Below are the records; give again exactly the line with "R3: 1k (GND, W29) -> 1k (GND, J2/2)", the line with "U146: OR 74LS32", and each line that lies between them, and nothing besides.

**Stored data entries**
<<<<

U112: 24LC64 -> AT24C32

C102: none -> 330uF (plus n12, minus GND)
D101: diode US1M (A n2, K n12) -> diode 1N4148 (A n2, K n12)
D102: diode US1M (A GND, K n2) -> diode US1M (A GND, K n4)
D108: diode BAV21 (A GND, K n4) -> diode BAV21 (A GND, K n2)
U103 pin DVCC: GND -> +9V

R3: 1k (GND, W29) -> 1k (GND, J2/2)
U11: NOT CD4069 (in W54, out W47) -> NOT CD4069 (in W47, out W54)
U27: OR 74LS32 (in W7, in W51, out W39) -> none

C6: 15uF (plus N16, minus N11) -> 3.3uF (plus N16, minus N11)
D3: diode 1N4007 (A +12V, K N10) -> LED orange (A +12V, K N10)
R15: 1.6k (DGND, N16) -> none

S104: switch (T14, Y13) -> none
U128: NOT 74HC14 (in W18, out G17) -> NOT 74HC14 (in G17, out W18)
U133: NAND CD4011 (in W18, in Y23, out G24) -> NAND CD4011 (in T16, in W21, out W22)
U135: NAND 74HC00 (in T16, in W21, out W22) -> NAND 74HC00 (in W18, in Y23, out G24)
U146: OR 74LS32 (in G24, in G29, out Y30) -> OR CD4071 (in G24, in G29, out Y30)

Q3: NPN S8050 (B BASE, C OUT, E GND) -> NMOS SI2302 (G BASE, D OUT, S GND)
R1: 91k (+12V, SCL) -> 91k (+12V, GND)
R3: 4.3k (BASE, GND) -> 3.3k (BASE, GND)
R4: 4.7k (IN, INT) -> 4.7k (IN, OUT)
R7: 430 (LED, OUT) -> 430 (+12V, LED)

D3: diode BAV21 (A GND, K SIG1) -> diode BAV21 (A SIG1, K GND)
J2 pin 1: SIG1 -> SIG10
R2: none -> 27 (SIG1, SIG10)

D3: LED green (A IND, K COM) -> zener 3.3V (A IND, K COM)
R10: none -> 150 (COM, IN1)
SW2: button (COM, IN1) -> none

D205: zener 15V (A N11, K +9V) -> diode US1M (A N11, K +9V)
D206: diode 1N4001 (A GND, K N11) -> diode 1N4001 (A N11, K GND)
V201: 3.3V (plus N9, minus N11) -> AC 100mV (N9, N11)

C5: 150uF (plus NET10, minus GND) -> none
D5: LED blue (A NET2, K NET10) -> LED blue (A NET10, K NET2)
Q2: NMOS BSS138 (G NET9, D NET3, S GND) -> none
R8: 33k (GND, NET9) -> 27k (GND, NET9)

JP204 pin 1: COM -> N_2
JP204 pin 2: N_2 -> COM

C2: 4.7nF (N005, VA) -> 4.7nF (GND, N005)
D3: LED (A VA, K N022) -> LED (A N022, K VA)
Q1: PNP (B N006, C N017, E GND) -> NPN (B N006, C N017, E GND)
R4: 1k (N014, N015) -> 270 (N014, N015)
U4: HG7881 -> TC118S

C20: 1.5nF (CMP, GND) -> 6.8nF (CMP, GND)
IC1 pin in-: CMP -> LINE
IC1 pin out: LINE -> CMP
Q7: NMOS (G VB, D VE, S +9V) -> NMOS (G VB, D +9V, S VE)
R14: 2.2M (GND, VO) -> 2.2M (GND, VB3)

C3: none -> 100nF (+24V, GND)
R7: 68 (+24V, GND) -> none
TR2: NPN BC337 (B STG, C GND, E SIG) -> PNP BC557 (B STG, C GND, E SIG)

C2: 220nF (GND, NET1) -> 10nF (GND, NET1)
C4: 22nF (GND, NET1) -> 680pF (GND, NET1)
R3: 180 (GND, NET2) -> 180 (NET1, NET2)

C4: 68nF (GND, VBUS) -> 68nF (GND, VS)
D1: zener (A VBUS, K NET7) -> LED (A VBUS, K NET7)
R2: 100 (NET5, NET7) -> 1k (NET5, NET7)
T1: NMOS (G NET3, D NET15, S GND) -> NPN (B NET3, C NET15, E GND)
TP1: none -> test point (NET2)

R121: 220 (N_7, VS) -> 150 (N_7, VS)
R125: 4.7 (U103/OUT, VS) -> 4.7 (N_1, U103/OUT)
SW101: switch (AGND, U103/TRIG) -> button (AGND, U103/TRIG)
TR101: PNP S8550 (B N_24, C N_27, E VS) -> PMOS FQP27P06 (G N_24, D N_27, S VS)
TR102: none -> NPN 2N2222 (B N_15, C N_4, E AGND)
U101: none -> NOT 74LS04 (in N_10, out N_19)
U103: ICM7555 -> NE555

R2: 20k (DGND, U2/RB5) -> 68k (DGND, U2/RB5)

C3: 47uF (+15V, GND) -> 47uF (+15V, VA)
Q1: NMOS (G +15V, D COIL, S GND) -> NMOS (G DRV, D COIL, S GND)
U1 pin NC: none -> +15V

>>>>

**THE COMPLETED TASK**
R3: 1k (GND, W29) -> 1k (GND, J2/2)
U11: NOT CD4069 (in W54, out W47) -> NOT CD4069 (in W47, out W54)
U27: OR 74LS32 (in W7, in W51, out W39) -> none

C6: 15uF (plus N16, minus N11) -> 3.3uF (plus N16, minus N11)
D3: diode 1N4007 (A +12V, K N10) -> LED orange (A +12V, K N10)
R15: 1.6k (DGND, N16) -> none

S104: switch (T14, Y13) -> none
U128: NOT 74HC14 (in W18, out G17) -> NOT 74HC14 (in G17, out W18)
U133: NAND CD4011 (in W18, in Y23, out G24) -> NAND CD4011 (in T16, in W21, out W22)
U135: NAND 74HC00 (in T16, in W21, out W22) -> NAND 74HC00 (in W18, in Y23, out G24)
U146: OR 74LS32 (in G24, in G29, out Y30) -> OR CD4071 (in G24, in G29, out Y30)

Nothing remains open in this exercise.